> _Problem_: All entries below are to be duplicated verbatim.

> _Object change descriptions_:
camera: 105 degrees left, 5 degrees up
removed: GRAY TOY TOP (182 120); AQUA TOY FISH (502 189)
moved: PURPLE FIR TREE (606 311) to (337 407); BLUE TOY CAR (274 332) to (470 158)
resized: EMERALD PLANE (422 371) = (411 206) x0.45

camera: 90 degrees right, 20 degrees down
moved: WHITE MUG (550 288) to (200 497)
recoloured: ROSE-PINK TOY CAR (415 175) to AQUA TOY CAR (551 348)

> _Output of the exercise_:
camera: 105 degrees left, 5 degrees up
removed: GRAY TOY TOP (182 120); AQUA TOY FISH (502 189)
moved: PURPLE FIR TREE (606 311) to (337 407); BLUE TOY CAR (274 332) to (470 158)
resized: EMERALD PLANE (422 371) = (411 206) x0.45

camera: 90 degrees right, 20 degrees down
moved: WHITE MUG (550 288) to (200 497)
recoloured: ROSE-PINK TOY CAR (415 175) to AQUA TOY CAR (551 348)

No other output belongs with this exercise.